Start of Given material

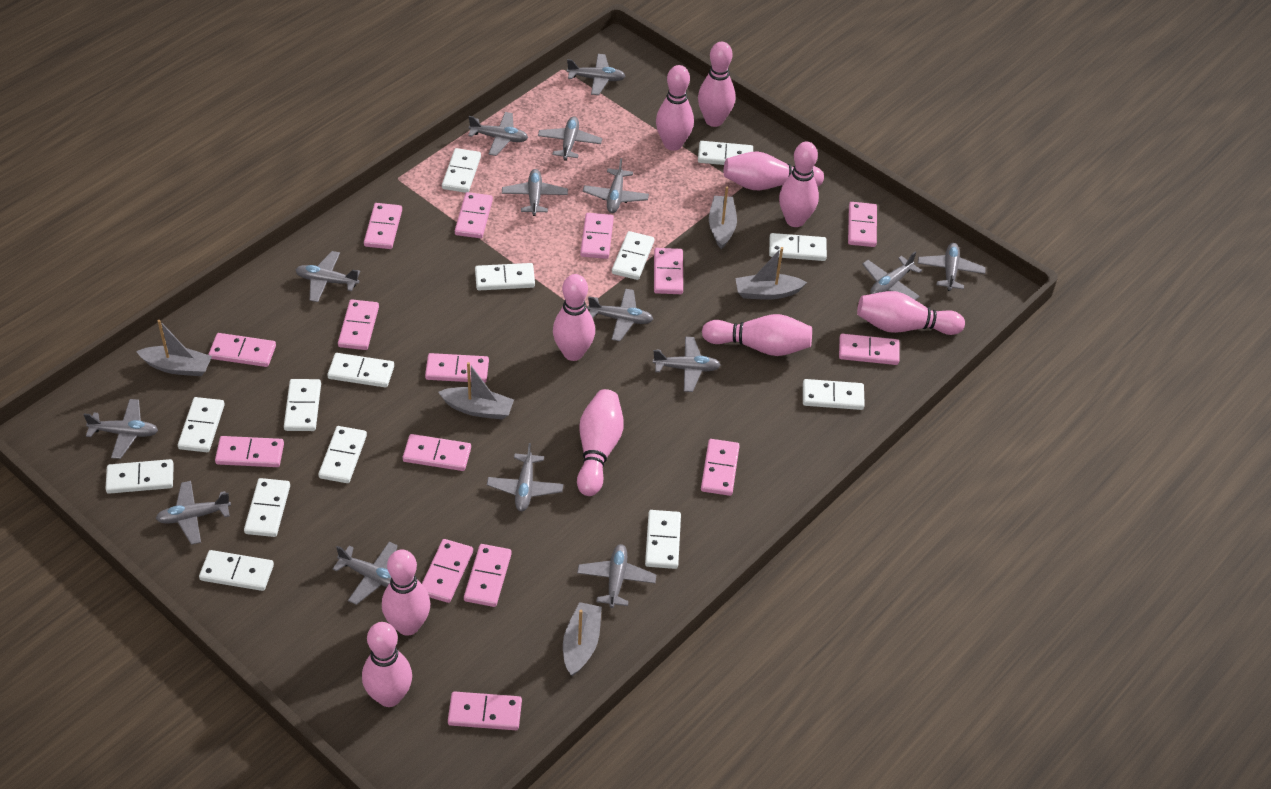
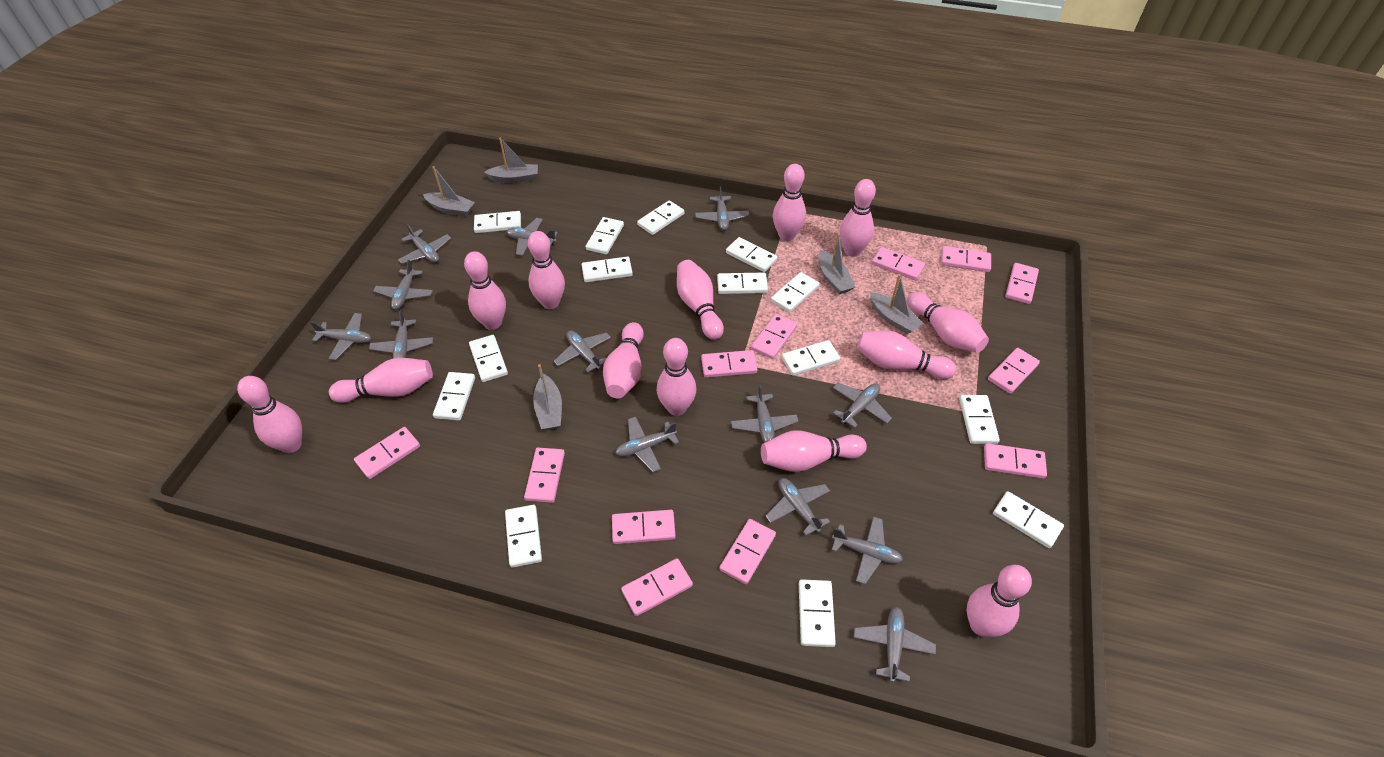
grey plane: 15 -> 13
pink bowling pin: 10 -> 13
pink domino: 15 -> 12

End of Given material

• Work instructions: Return the lines above exactly; the images are not part of the copy.

• Completed exercise:
grey plane: 15 -> 13
pink bowling pin: 10 -> 13
pink domino: 15 -> 12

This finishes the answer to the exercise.